Records of locating words and elements:
- - - - -
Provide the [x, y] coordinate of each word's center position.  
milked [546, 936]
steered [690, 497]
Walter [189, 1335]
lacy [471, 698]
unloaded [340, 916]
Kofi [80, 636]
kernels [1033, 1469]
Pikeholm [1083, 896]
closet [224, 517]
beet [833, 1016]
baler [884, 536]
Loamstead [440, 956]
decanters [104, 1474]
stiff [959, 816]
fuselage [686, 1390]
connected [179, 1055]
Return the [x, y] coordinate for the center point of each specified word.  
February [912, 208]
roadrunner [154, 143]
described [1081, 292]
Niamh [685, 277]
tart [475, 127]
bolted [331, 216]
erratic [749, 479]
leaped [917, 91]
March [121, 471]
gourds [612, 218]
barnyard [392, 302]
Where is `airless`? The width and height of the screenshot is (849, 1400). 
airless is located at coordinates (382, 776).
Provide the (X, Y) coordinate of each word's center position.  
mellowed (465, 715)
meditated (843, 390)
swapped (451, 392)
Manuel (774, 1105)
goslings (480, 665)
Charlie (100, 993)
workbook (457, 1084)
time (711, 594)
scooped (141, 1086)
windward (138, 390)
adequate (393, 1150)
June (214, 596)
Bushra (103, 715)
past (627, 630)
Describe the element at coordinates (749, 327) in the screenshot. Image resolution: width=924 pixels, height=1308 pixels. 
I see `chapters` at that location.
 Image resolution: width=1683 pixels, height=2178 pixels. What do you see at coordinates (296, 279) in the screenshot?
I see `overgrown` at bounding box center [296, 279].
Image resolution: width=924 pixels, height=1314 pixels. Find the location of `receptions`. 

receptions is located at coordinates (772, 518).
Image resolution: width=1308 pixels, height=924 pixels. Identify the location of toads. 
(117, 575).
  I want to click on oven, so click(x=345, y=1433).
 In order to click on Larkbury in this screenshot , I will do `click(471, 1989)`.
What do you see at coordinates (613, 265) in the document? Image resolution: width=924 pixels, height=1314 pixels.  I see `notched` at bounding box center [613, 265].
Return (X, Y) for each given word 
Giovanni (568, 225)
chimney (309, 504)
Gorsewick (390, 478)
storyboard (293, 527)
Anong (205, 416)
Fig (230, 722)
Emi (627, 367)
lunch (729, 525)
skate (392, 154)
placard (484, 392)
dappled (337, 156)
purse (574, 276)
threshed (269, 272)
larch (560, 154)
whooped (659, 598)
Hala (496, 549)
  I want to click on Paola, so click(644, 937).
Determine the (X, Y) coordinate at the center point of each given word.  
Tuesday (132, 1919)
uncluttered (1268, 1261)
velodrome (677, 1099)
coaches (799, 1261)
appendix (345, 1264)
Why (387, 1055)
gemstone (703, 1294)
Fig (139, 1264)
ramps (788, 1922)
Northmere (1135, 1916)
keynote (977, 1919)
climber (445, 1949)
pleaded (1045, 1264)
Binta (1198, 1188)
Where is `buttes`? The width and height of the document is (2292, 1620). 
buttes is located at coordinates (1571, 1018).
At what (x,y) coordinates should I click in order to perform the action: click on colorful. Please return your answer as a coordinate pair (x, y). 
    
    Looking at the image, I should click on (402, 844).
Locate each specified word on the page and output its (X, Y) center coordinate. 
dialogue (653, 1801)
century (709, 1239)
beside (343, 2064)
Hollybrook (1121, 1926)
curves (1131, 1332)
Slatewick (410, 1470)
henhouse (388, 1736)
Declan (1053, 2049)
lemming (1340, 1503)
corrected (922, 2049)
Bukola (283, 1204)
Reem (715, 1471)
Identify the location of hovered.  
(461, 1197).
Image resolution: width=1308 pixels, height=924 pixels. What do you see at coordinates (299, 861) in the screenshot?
- - - - -
WHAT TO DO:
Return every line of the records above unchanged.

REPLY:
Provide the [x, y] coordinate of each word's center position.  
milked [546, 936]
steered [690, 497]
Walter [189, 1335]
lacy [471, 698]
unloaded [340, 916]
Kofi [80, 636]
kernels [1033, 1469]
Pikeholm [1083, 896]
closet [224, 517]
beet [833, 1016]
baler [884, 536]
Loamstead [440, 956]
decanters [104, 1474]
stiff [959, 816]
fuselage [686, 1390]
connected [179, 1055]
Return the [x, y] coordinate for the center point of each specified word.  
February [912, 208]
roadrunner [154, 143]
described [1081, 292]
Niamh [685, 277]
tart [475, 127]
bolted [331, 216]
erratic [749, 479]
leaped [917, 91]
March [121, 471]
gourds [612, 218]
barnyard [392, 302]
Where is `airless`? The width and height of the screenshot is (849, 1400). 
airless is located at coordinates (382, 776).
Provide the (X, Y) coordinate of each word's center position.  
mellowed (465, 715)
meditated (843, 390)
swapped (451, 392)
Manuel (774, 1105)
goslings (480, 665)
Charlie (100, 993)
workbook (457, 1084)
time (711, 594)
scooped (141, 1086)
windward (138, 390)
adequate (393, 1150)
June (214, 596)
Bushra (103, 715)
past (627, 630)
Describe the element at coordinates (749, 327) in the screenshot. Image resolution: width=924 pixels, height=1308 pixels. 
I see `chapters` at that location.
 Image resolution: width=1683 pixels, height=2178 pixels. What do you see at coordinates (296, 279) in the screenshot?
I see `overgrown` at bounding box center [296, 279].
Image resolution: width=924 pixels, height=1314 pixels. Find the location of `receptions`. 

receptions is located at coordinates (772, 518).
Image resolution: width=1308 pixels, height=924 pixels. Identify the location of toads. 
(117, 575).
  I want to click on oven, so click(x=345, y=1433).
 In order to click on Larkbury in this screenshot , I will do `click(471, 1989)`.
What do you see at coordinates (613, 265) in the document? Image resolution: width=924 pixels, height=1314 pixels.  I see `notched` at bounding box center [613, 265].
Return (X, Y) for each given word 
Giovanni (568, 225)
chimney (309, 504)
Gorsewick (390, 478)
storyboard (293, 527)
Anong (205, 416)
Fig (230, 722)
Emi (627, 367)
lunch (729, 525)
skate (392, 154)
placard (484, 392)
dappled (337, 156)
purse (574, 276)
threshed (269, 272)
larch (560, 154)
whooped (659, 598)
Hala (496, 549)
  I want to click on Paola, so click(644, 937).
Determine the (X, Y) coordinate at the center point of each given word.  
Tuesday (132, 1919)
uncluttered (1268, 1261)
velodrome (677, 1099)
coaches (799, 1261)
appendix (345, 1264)
Why (387, 1055)
gemstone (703, 1294)
Fig (139, 1264)
ramps (788, 1922)
Northmere (1135, 1916)
keynote (977, 1919)
climber (445, 1949)
pleaded (1045, 1264)
Binta (1198, 1188)
Where is `buttes`? The width and height of the document is (2292, 1620). 
buttes is located at coordinates (1571, 1018).
At what (x,y) coordinates should I click in order to perform the action: click on colorful. Please return your answer as a coordinate pair (x, y). 
    
    Looking at the image, I should click on (402, 844).
Locate each specified word on the page and output its (X, Y) center coordinate. 
dialogue (653, 1801)
century (709, 1239)
beside (343, 2064)
Hollybrook (1121, 1926)
curves (1131, 1332)
Slatewick (410, 1470)
henhouse (388, 1736)
Declan (1053, 2049)
lemming (1340, 1503)
corrected (922, 2049)
Bukola (283, 1204)
Reem (715, 1471)
Identify the location of hovered.  
(461, 1197).
Image resolution: width=1308 pixels, height=924 pixels. What do you see at coordinates (299, 861) in the screenshot?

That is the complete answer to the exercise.